- _Activity_
The entries contain pictures, which should not appear in the copy; everything else must be reproduced exactly.

- _Data for this exercise_

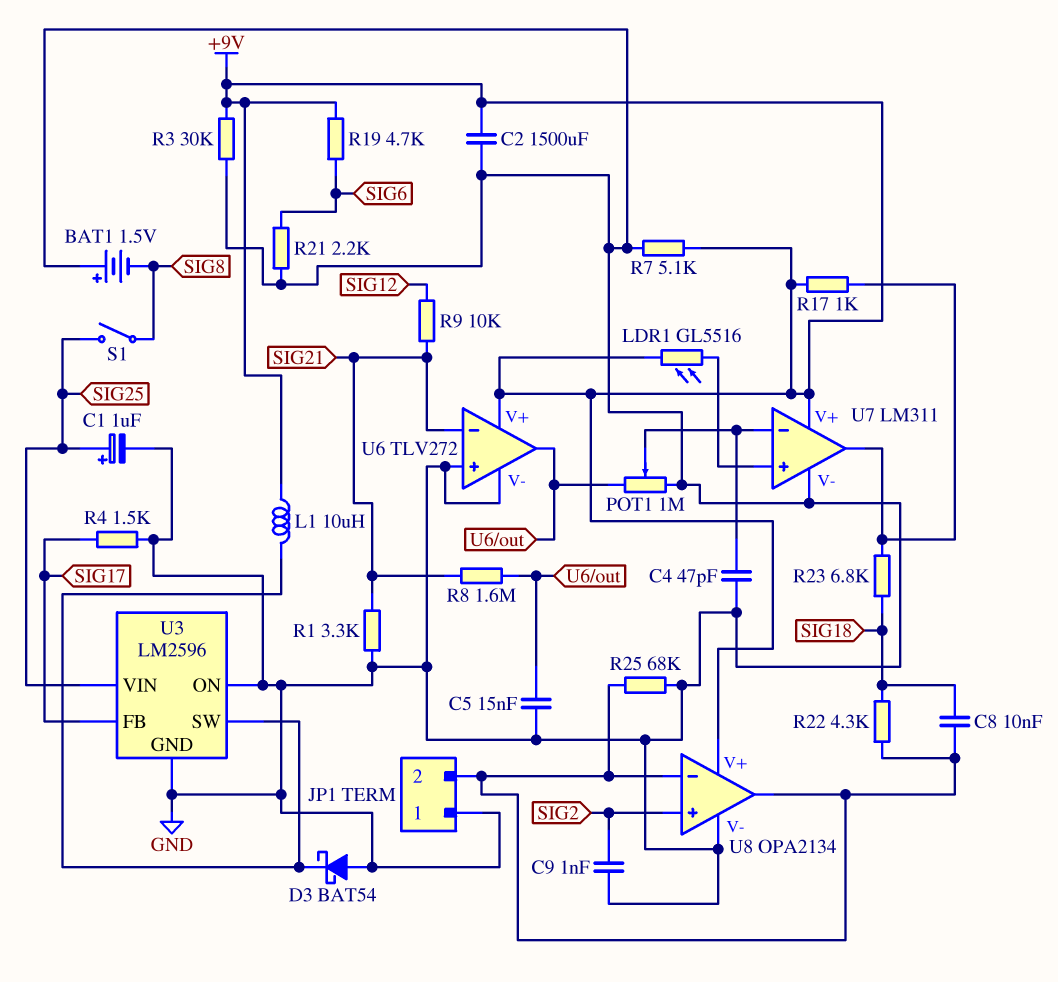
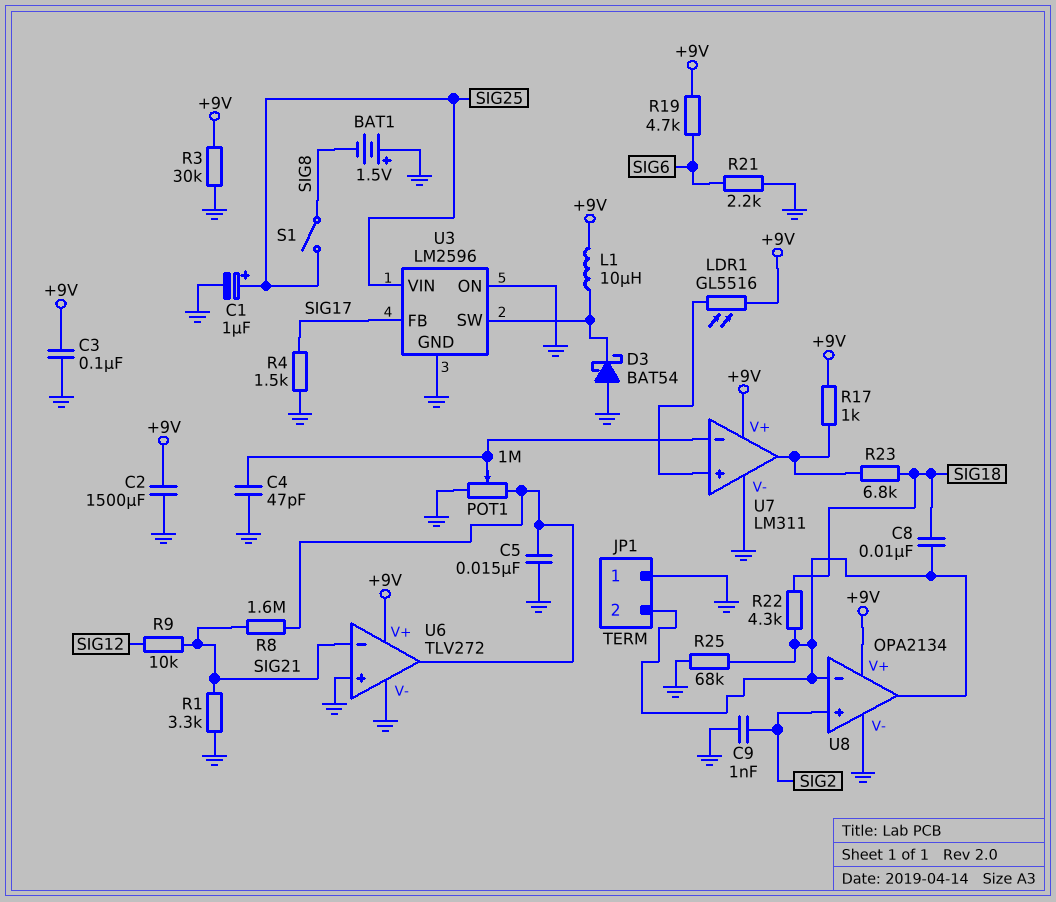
C3: none -> 100nF (+9V, GND)
R7: 5.1k (+9V, GND) -> none

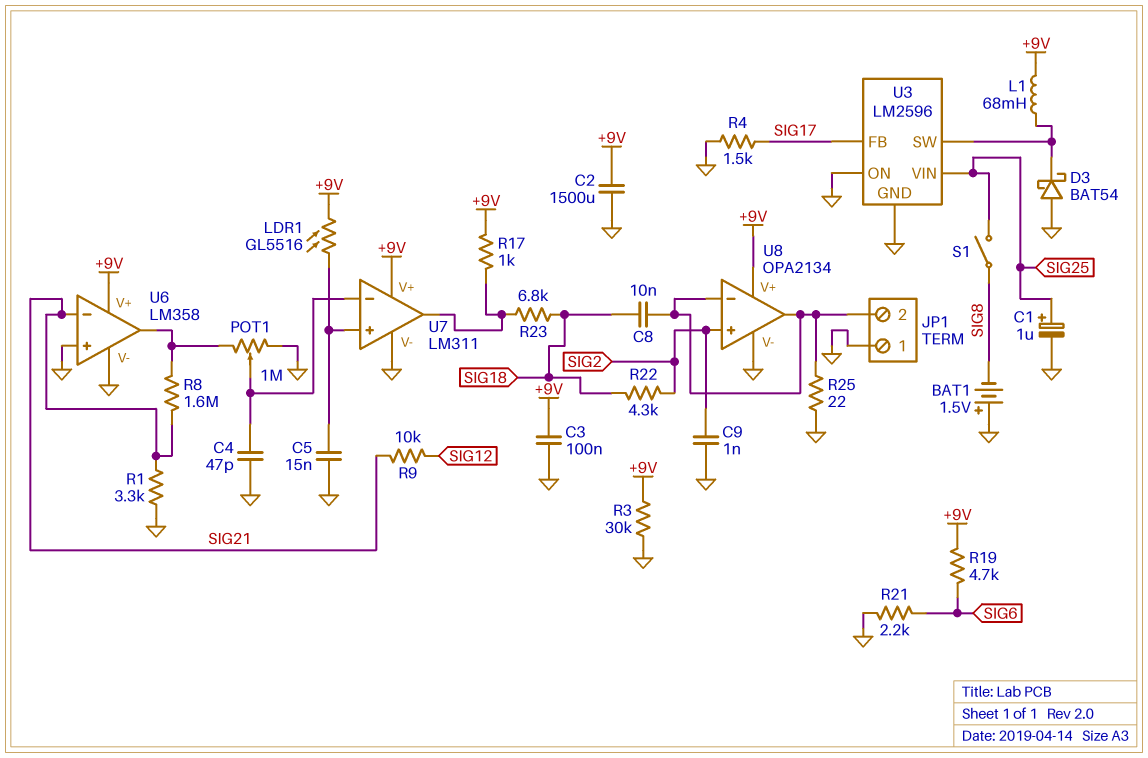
C5: 15nF (GND, U6/out) -> 15nF (GND, U7/in+)
L1: 10uH (+9V, U3/SW) -> 68mH (+9V, U3/SW)
R22: 4.3k (JP1/2, SIG18) -> 4.3k (SIG2, SIG18)
R25: 68k (GND, JP1/2) -> 22 (GND, JP1/2)
U6: TLV272 -> LM358

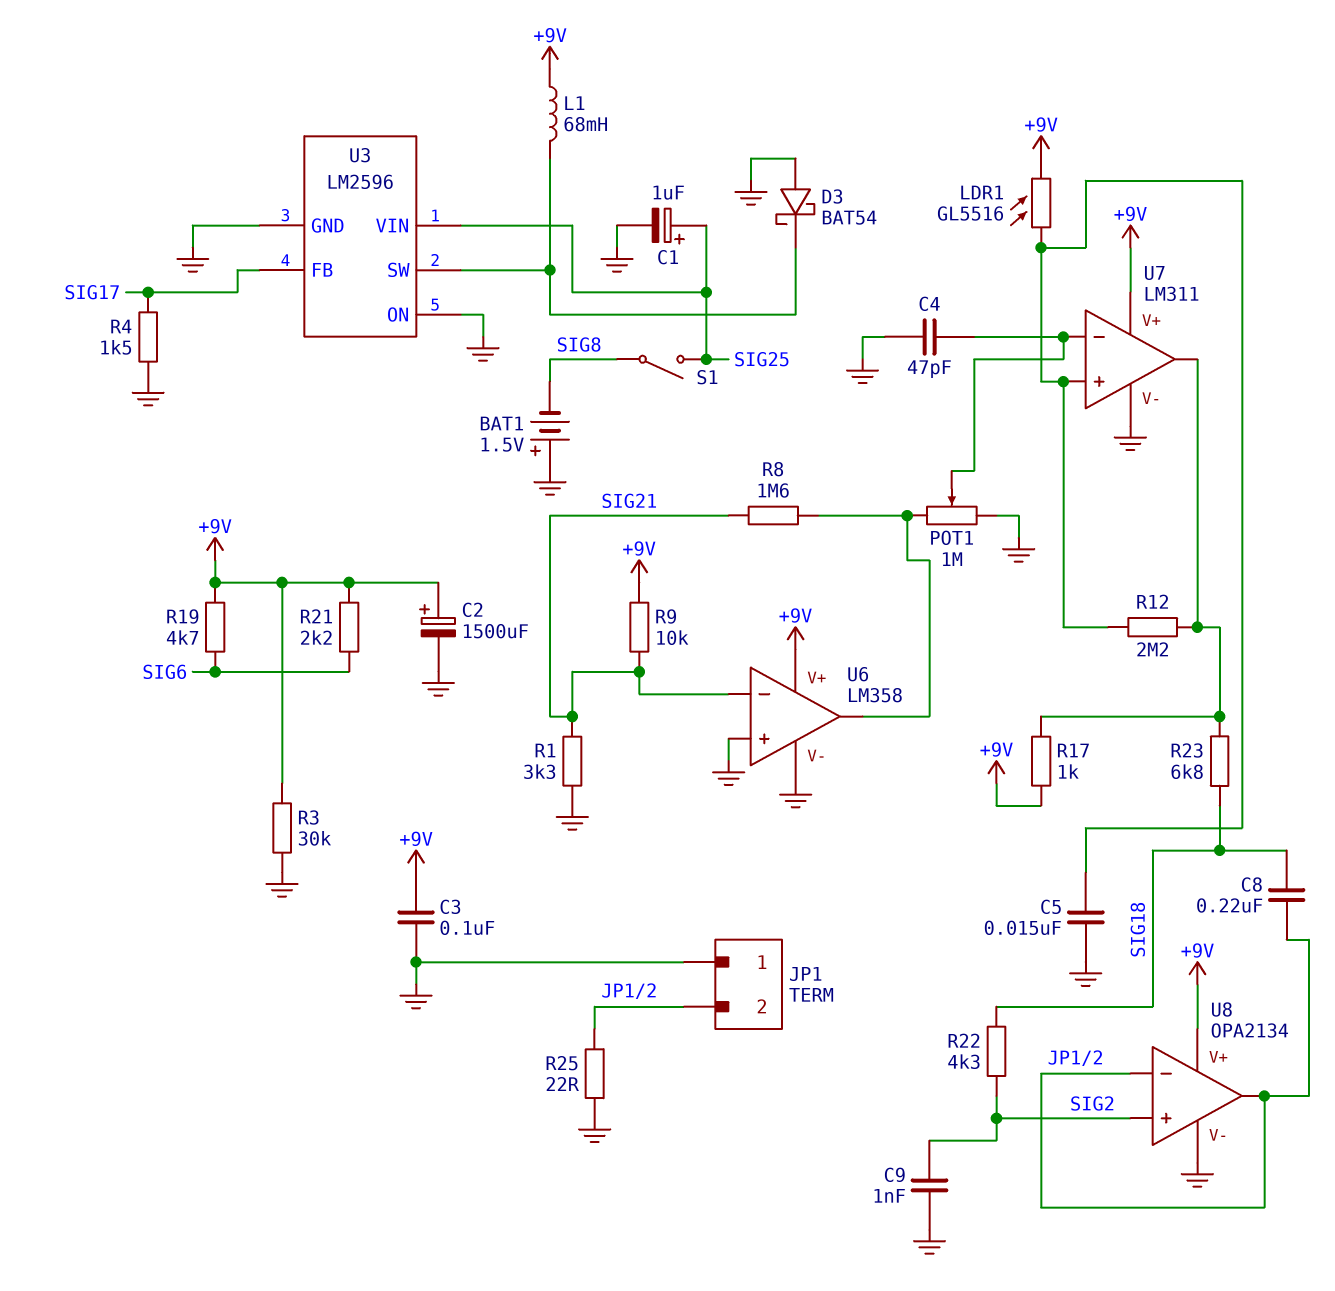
C2: 1500uF (+9V, GND) -> 1500uF (plus +9V, minus GND)
C8: 10nF (JP1/2, SIG18) -> 220nF (JP1/2, SIG18)
R9: 10k (SIG12, SIG21) -> 10k (+9V, SIG21)
R12: none -> 2.2M (U7/in+, U7/out)
R21: 2.2k (GND, SIG6) -> 2.2k (+9V, SIG6)

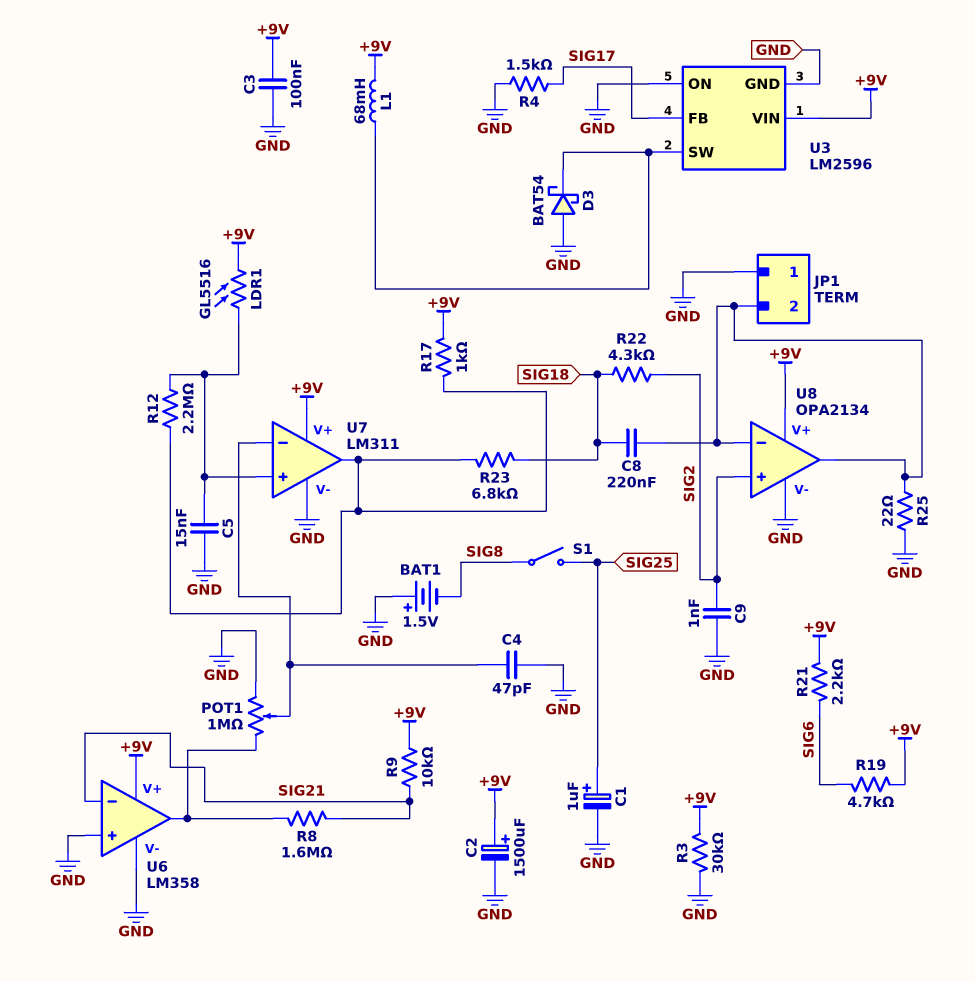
R1: 3.3k (GND, SIG21) -> none
U3 pin VIN: SIG25 -> +9V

- _Result for this exercise_
C3: none -> 100nF (+9V, GND)
R7: 5.1k (+9V, GND) -> none

C5: 15nF (GND, U6/out) -> 15nF (GND, U7/in+)
L1: 10uH (+9V, U3/SW) -> 68mH (+9V, U3/SW)
R22: 4.3k (JP1/2, SIG18) -> 4.3k (SIG2, SIG18)
R25: 68k (GND, JP1/2) -> 22 (GND, JP1/2)
U6: TLV272 -> LM358

C2: 1500uF (+9V, GND) -> 1500uF (plus +9V, minus GND)
C8: 10nF (JP1/2, SIG18) -> 220nF (JP1/2, SIG18)
R9: 10k (SIG12, SIG21) -> 10k (+9V, SIG21)
R12: none -> 2.2M (U7/in+, U7/out)
R21: 2.2k (GND, SIG6) -> 2.2k (+9V, SIG6)

R1: 3.3k (GND, SIG21) -> none
U3 pin VIN: SIG25 -> +9V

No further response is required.